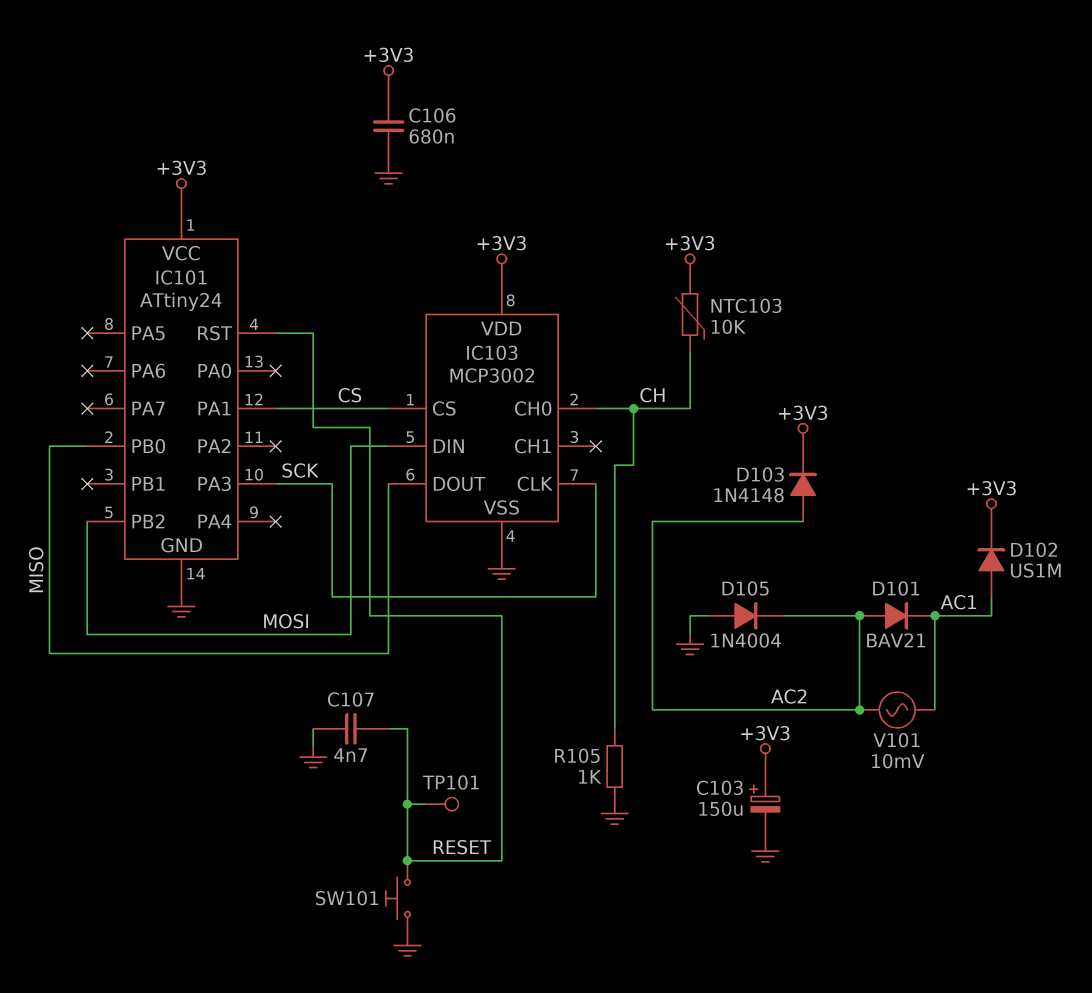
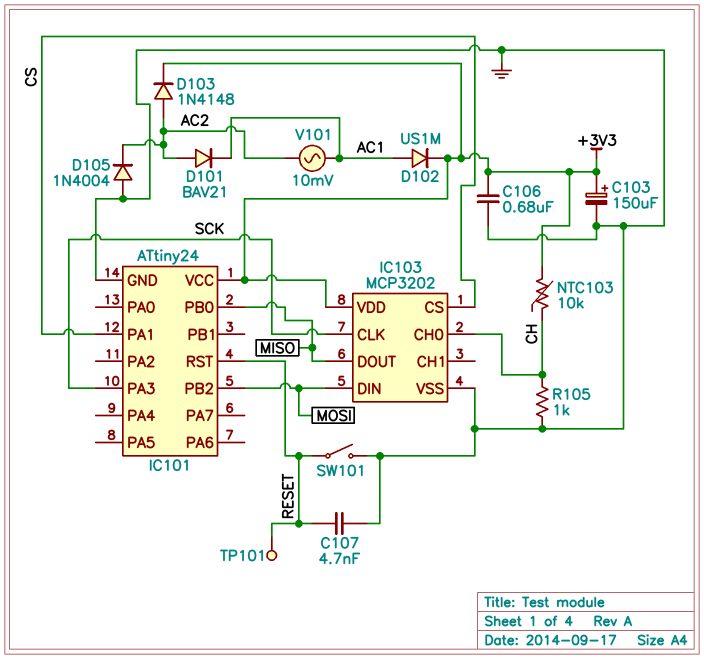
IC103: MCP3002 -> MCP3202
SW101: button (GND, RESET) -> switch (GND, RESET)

════════════════

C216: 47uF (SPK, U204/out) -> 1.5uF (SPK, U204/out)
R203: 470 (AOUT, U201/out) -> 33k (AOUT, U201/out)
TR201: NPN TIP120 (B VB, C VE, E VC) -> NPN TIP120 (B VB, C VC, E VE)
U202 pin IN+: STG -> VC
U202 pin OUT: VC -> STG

════════════════

Please, from the entries above, set down exactly the lines from the one containing "C216: 47uF (SPK, U204/out)" through the one containing "U202 pin OUT: VC -> STG", and only those.

● WRITTEN RESPONSE
C216: 47uF (SPK, U204/out) -> 1.5uF (SPK, U204/out)
R203: 470 (AOUT, U201/out) -> 33k (AOUT, U201/out)
TR201: NPN TIP120 (B VB, C VE, E VC) -> NPN TIP120 (B VB, C VC, E VE)
U202 pin IN+: STG -> VC
U202 pin OUT: VC -> STG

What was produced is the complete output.